- **Exercise directions**:
When you transcribe the entries, reproduce every character and exclude the images.
** Opening Exercise inputs block **
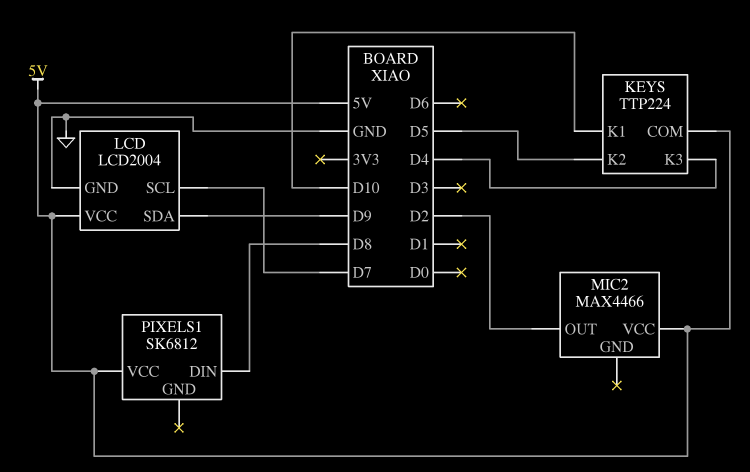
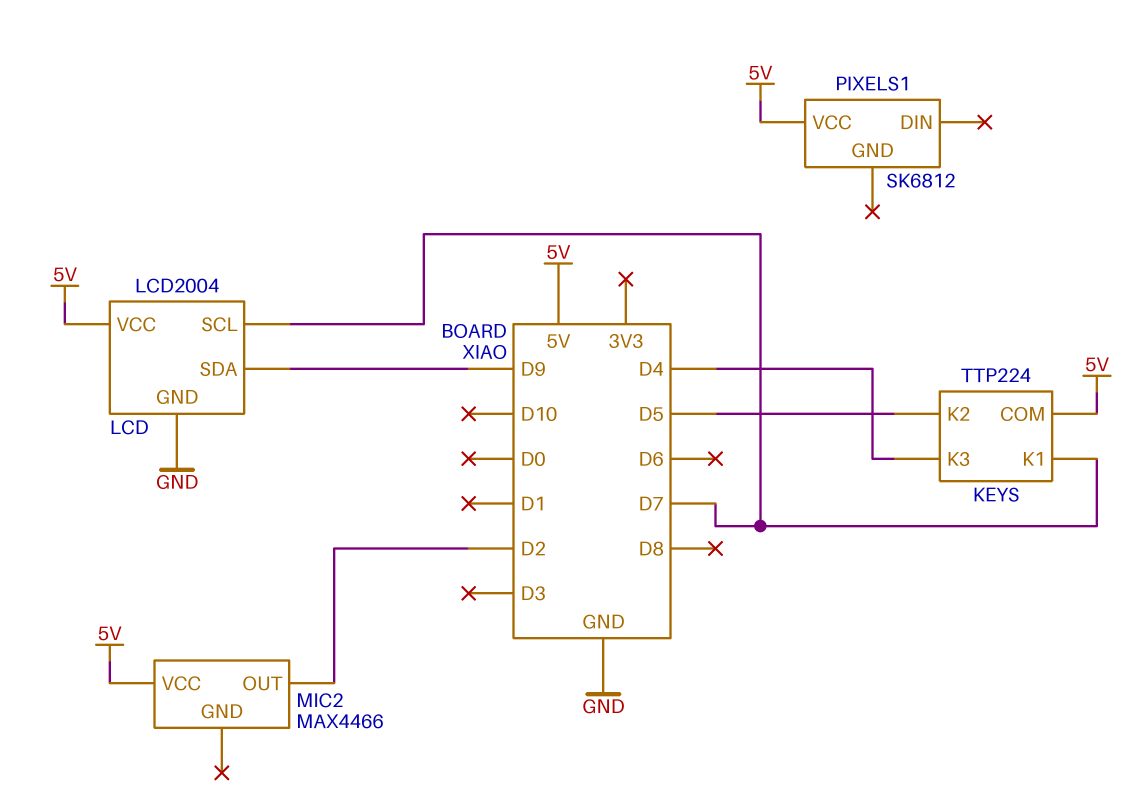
KEYS pin K1: D10 -> D7
PIXELS1 pin DIN: D8 -> none

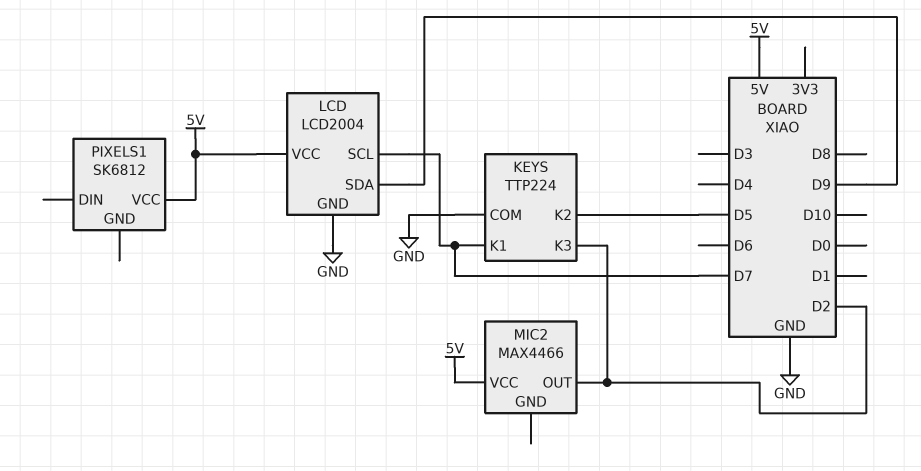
KEYS pin COM: 5V -> GND
KEYS pin K3: D4 -> D2

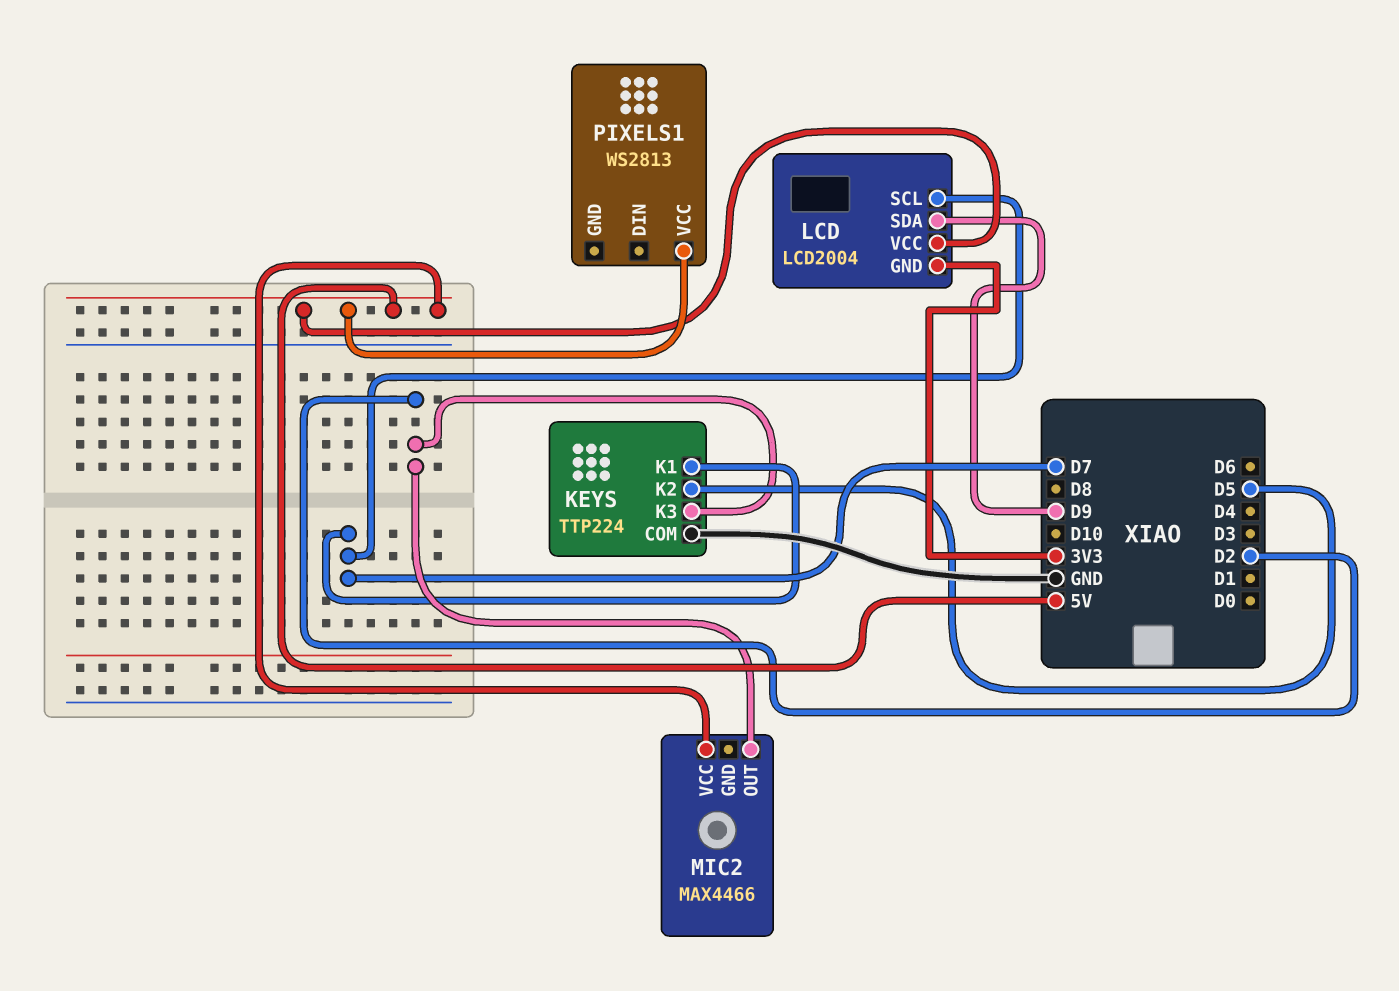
LCD pin GND: GND -> 3V3
PIXELS1: SK6812 -> WS2813

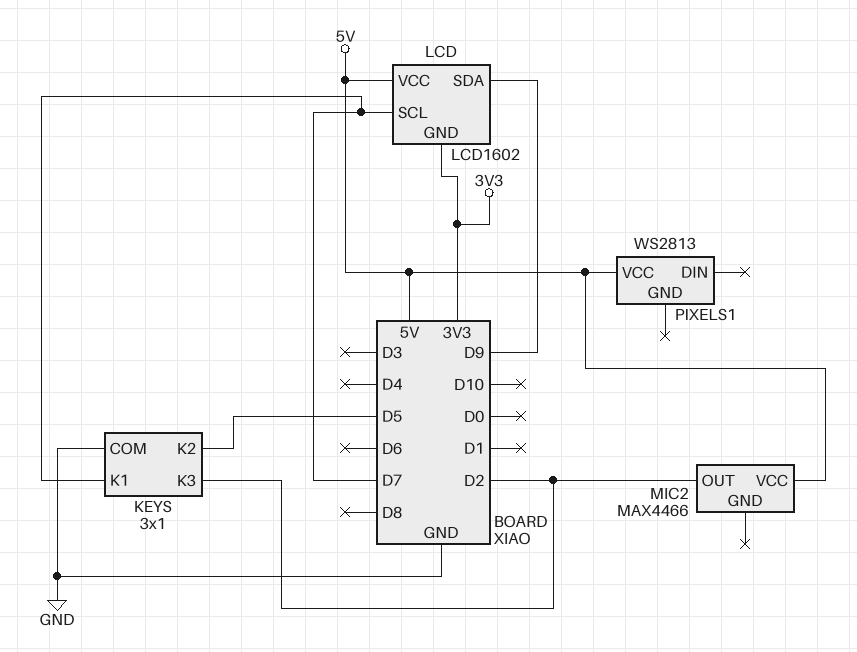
KEYS: TTP224 -> 3x1
LCD: LCD2004 -> LCD1602

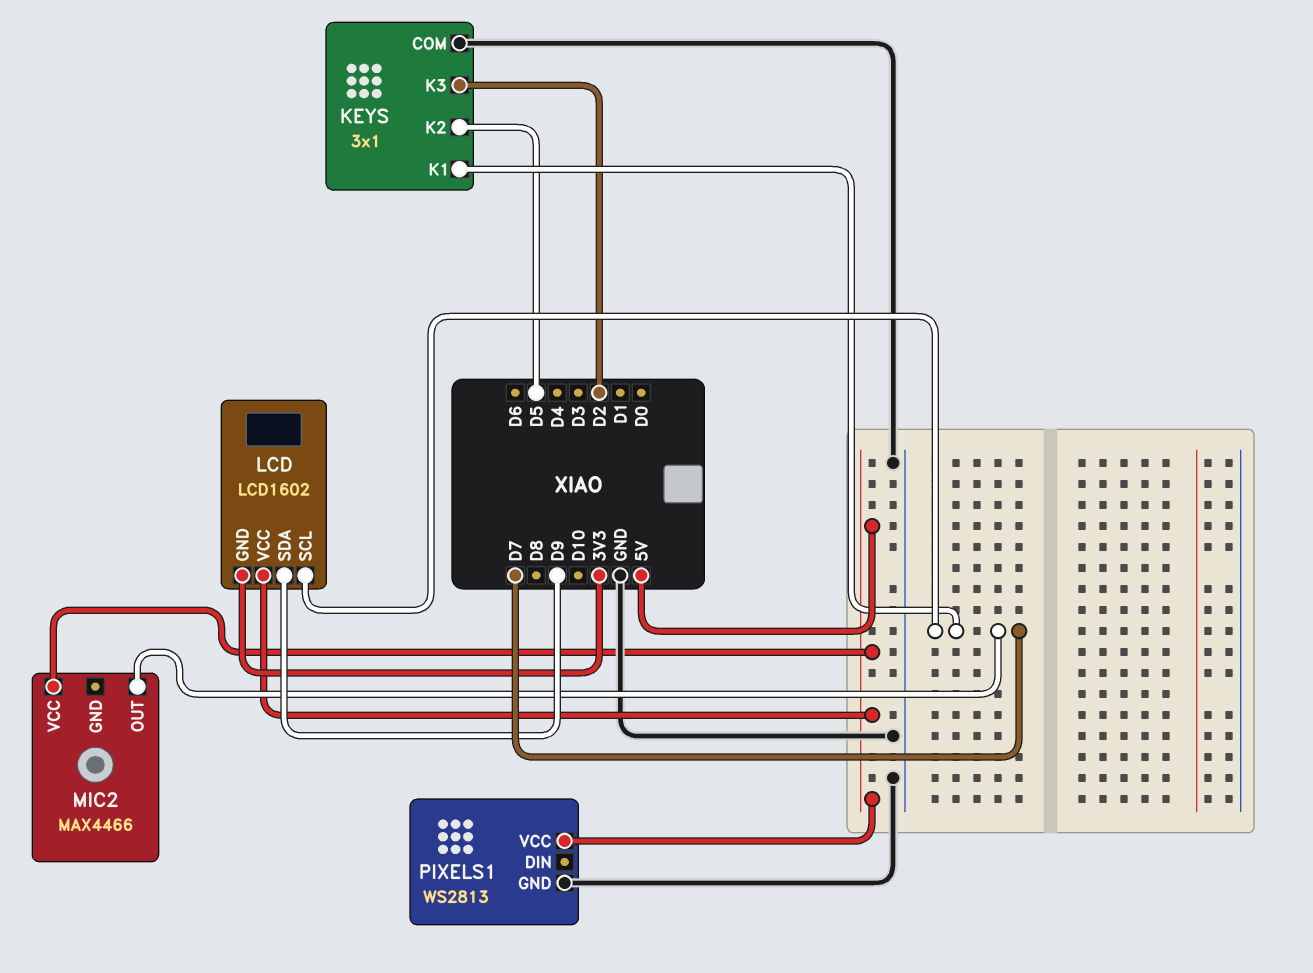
MIC2 pin OUT: D2 -> D7
PIXELS1 pin GND: none -> GND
** Closing Exercise inputs block **
- **Exercise output**:
KEYS pin K1: D10 -> D7
PIXELS1 pin DIN: D8 -> none

KEYS pin COM: 5V -> GND
KEYS pin K3: D4 -> D2

LCD pin GND: GND -> 3V3
PIXELS1: SK6812 -> WS2813

KEYS: TTP224 -> 3x1
LCD: LCD2004 -> LCD1602

MIC2 pin OUT: D2 -> D7
PIXELS1 pin GND: none -> GND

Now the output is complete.